In your copy, leave out the pictures and repeat every record exactly.
[LISTED ENTRIES Boundary: Start]
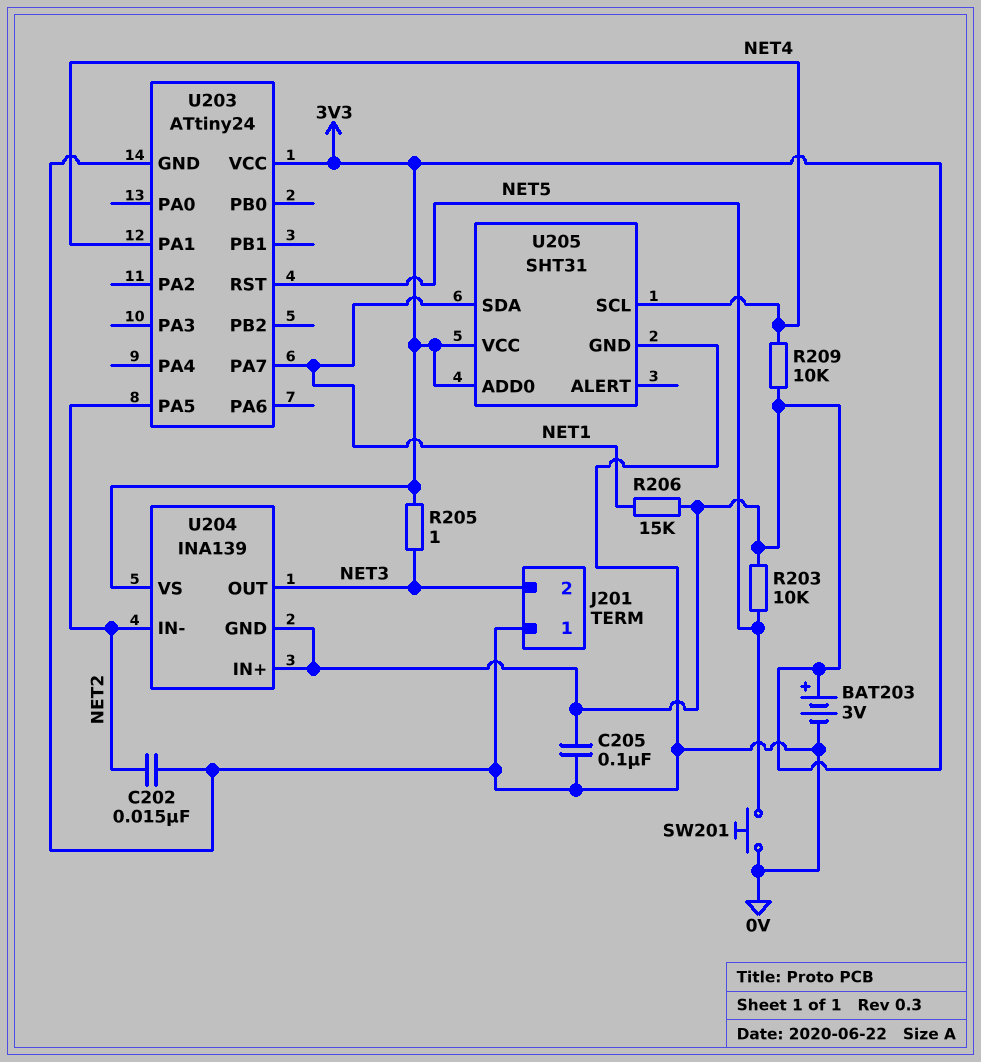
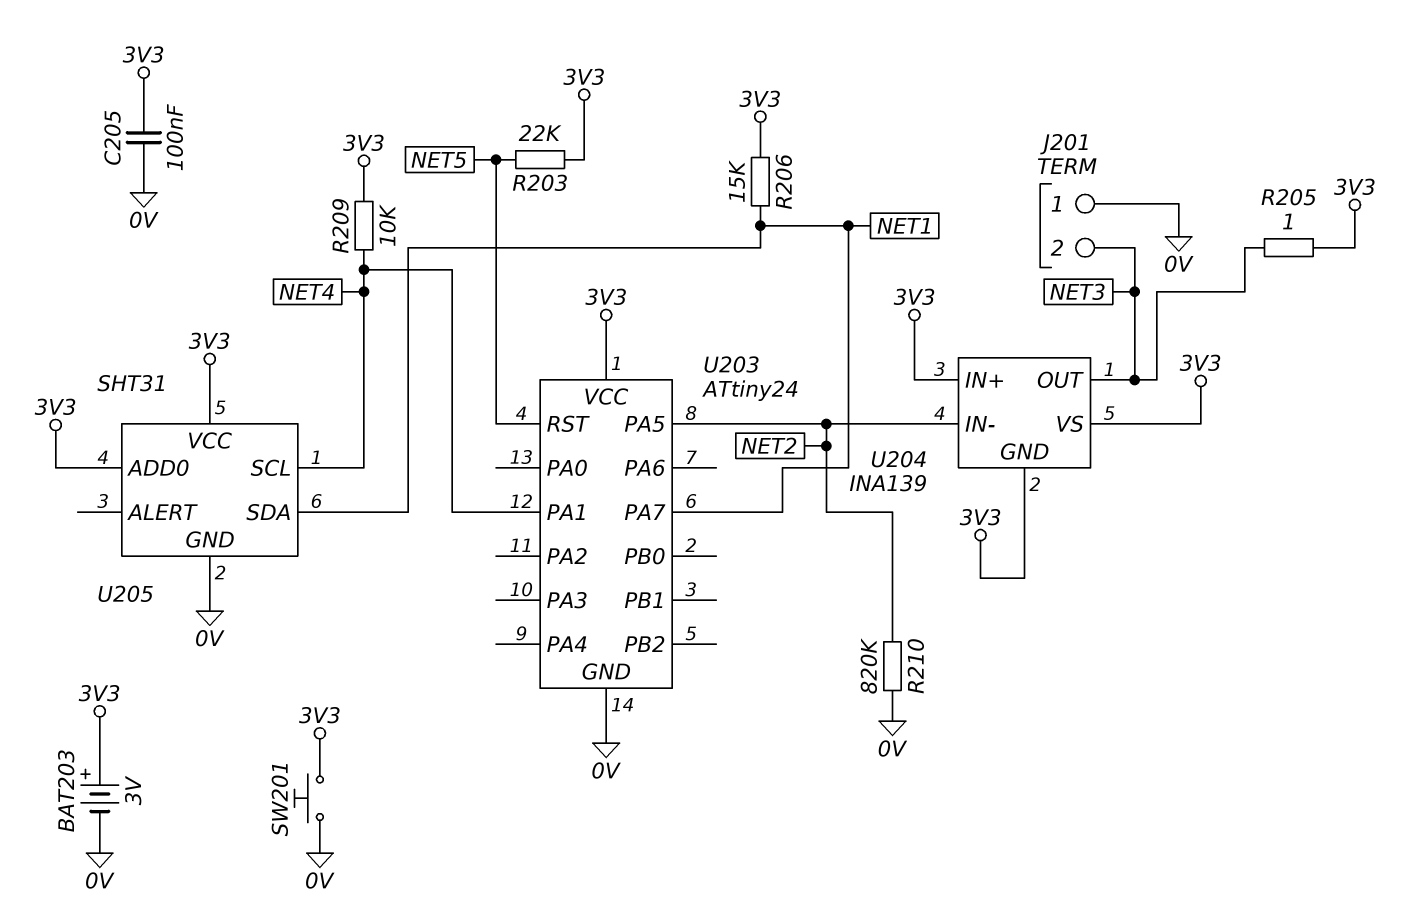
C202: 15nF (0V, NET2) -> none
R203: 10k (3V3, NET5) -> 22k (3V3, NET5)
R210: none -> 820k (0V, NET2)
SW201: button (0V, NET5) -> button (0V, 3V3)

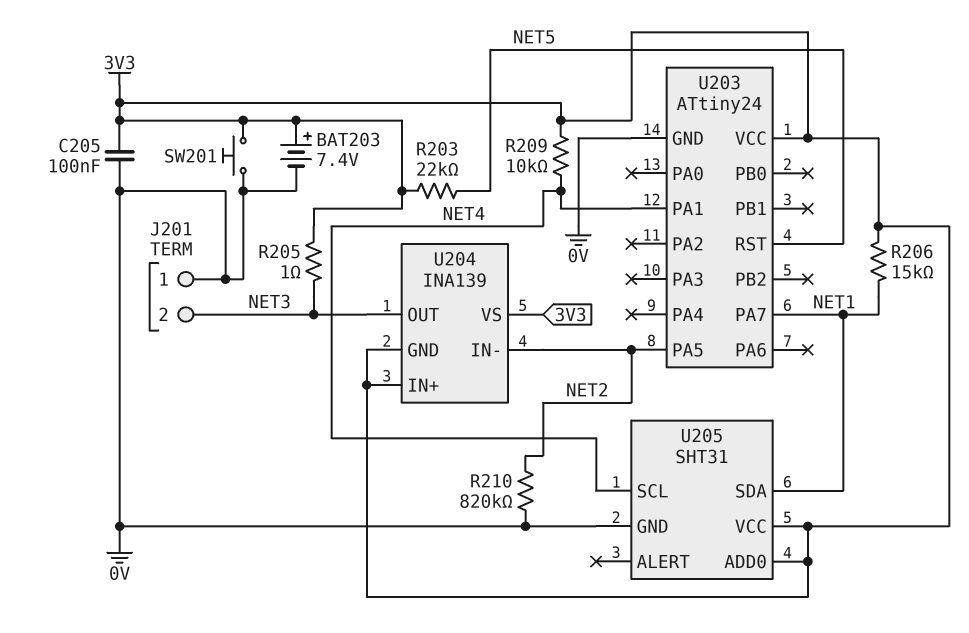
BAT203: 3V (plus 3V3, minus 0V) -> 7.4V (plus 3V3, minus 0V)

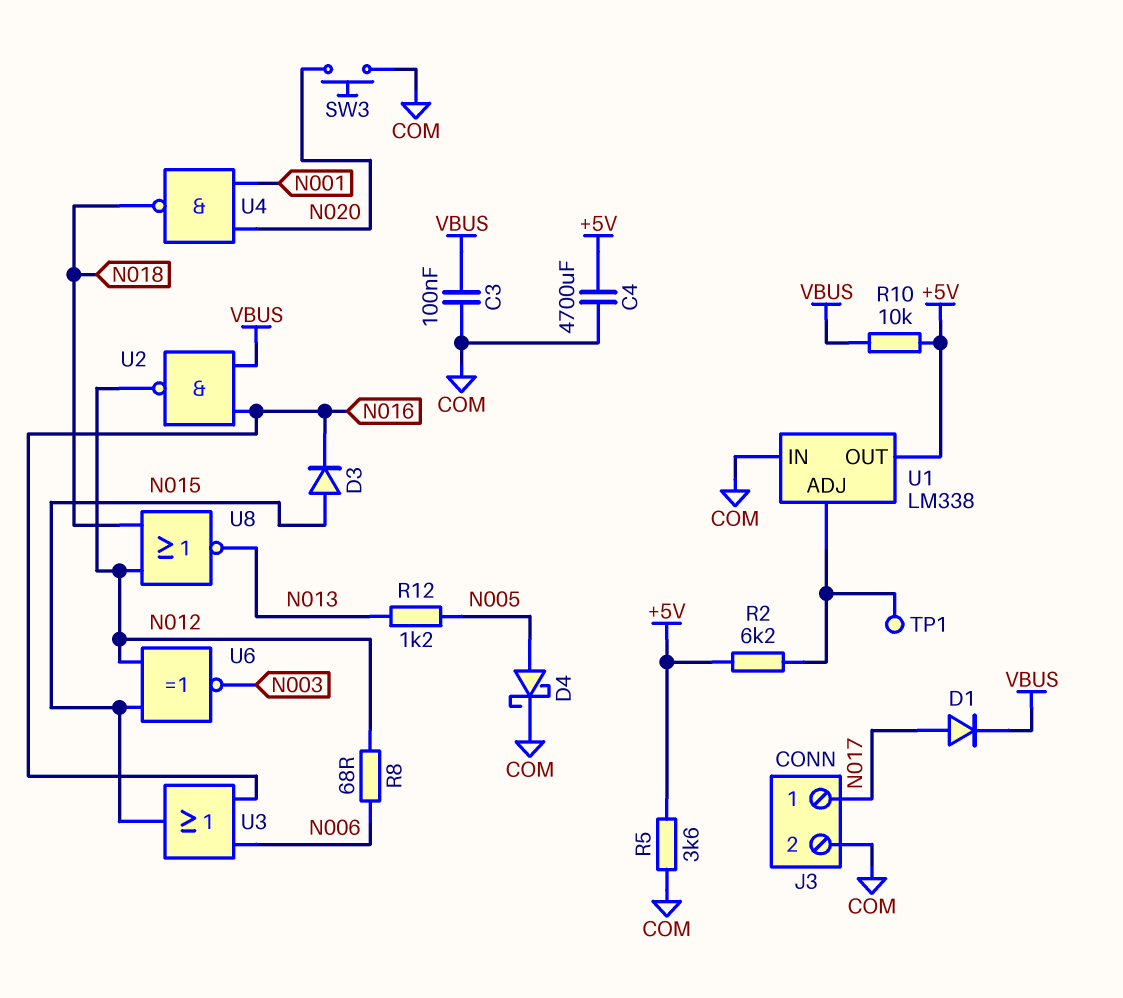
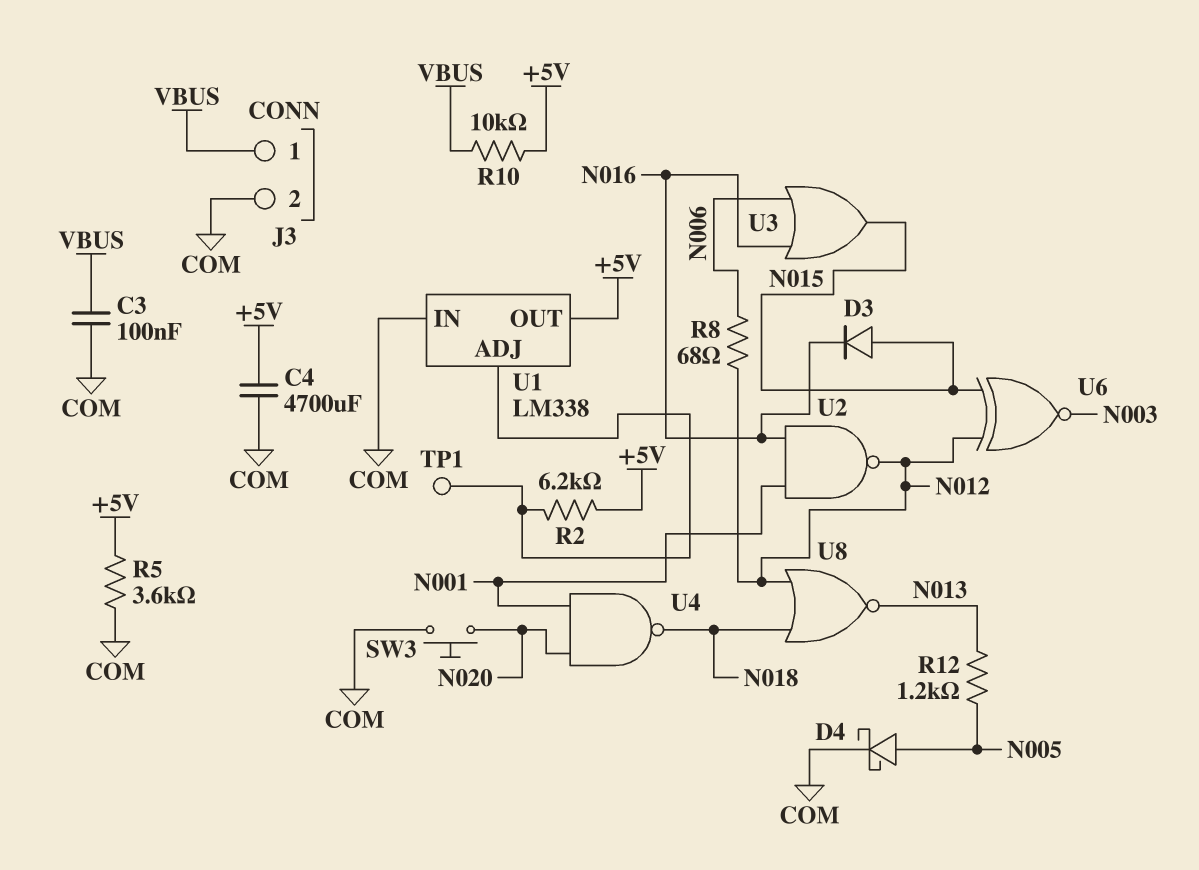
D1: diode (A N017, K VBUS) -> none
J3 pin 1: N017 -> VBUS
U2: NAND (in N016, in VBUS, out N012) -> NAND (in N001, in N016, out N012)

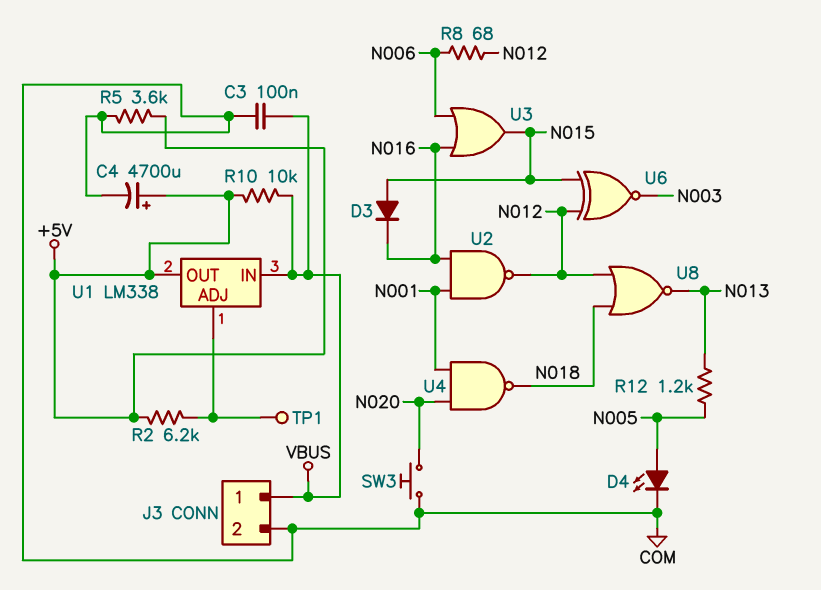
C4: 4700uF (+5V, COM) -> 4700uF (plus +5V, minus COM)
D4: schottky (A N005, K COM) -> LED (A N005, K COM)
U1 pin IN: COM -> VBUS

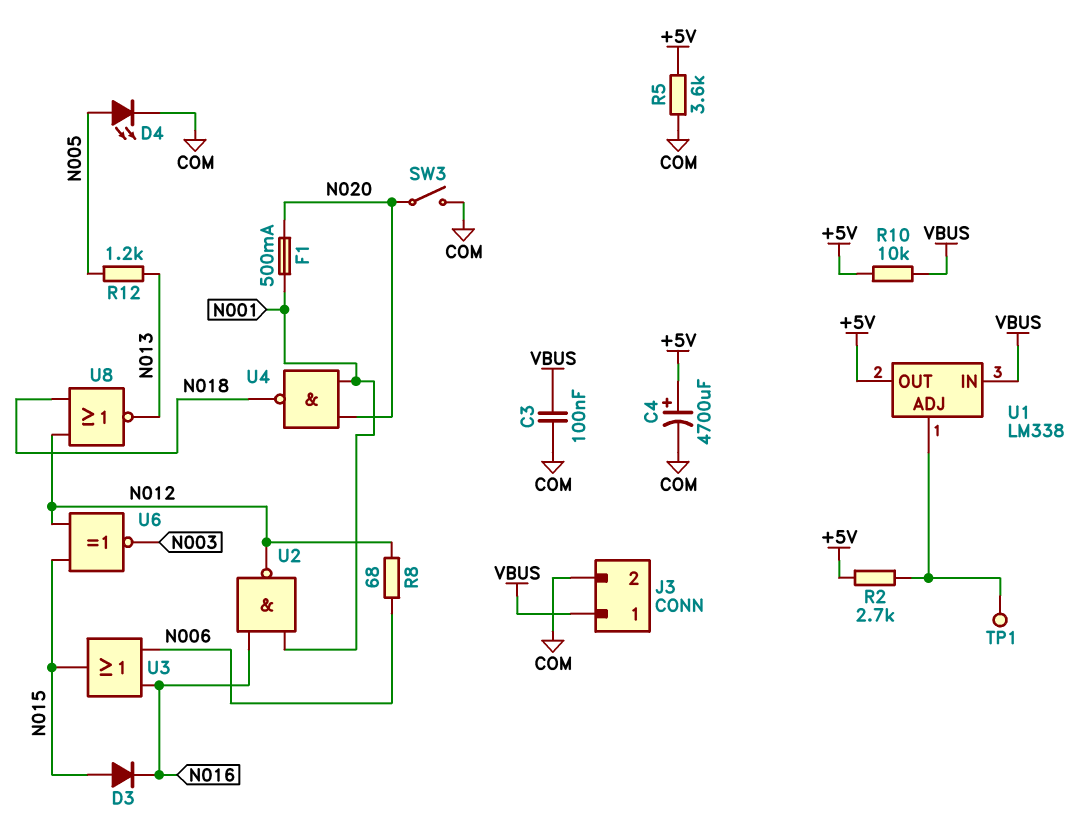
F1: none -> 500mA (N001, N020)
R2: 6.2k (+5V, U1/ADJ) -> 2.7k (+5V, U1/ADJ)
SW3: button (COM, N020) -> switch (COM, N020)

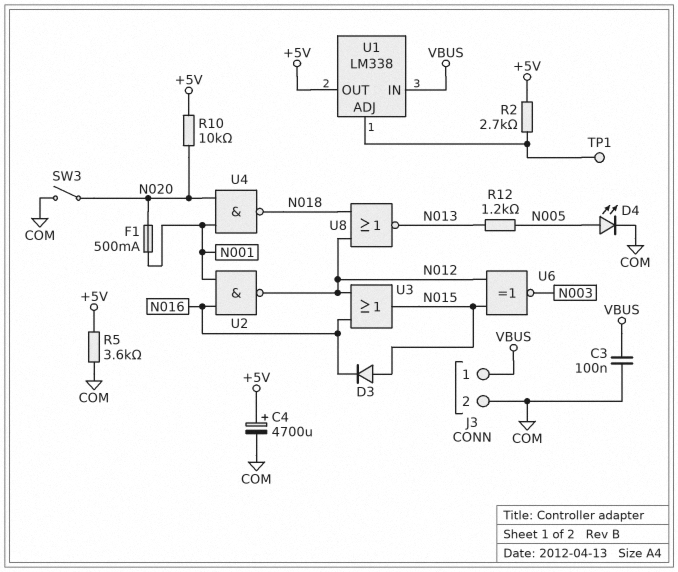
R8: 68 (N006, N012) -> none
R10: 10k (+5V, VBUS) -> 10k (+5V, N020)
U3: OR (in N006, in N016, out N015) -> OR (in N012, in N016, out N015)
[LISTED ENTRIES Boundary: End]
TASK RESPONSE =
C202: 15nF (0V, NET2) -> none
R203: 10k (3V3, NET5) -> 22k (3V3, NET5)
R210: none -> 820k (0V, NET2)
SW201: button (0V, NET5) -> button (0V, 3V3)

BAT203: 3V (plus 3V3, minus 0V) -> 7.4V (plus 3V3, minus 0V)

D1: diode (A N017, K VBUS) -> none
J3 pin 1: N017 -> VBUS
U2: NAND (in N016, in VBUS, out N012) -> NAND (in N001, in N016, out N012)

C4: 4700uF (+5V, COM) -> 4700uF (plus +5V, minus COM)
D4: schottky (A N005, K COM) -> LED (A N005, K COM)
U1 pin IN: COM -> VBUS

F1: none -> 500mA (N001, N020)
R2: 6.2k (+5V, U1/ADJ) -> 2.7k (+5V, U1/ADJ)
SW3: button (COM, N020) -> switch (COM, N020)

R8: 68 (N006, N012) -> none
R10: 10k (+5V, VBUS) -> 10k (+5V, N020)
U3: OR (in N006, in N016, out N015) -> OR (in N012, in N016, out N015)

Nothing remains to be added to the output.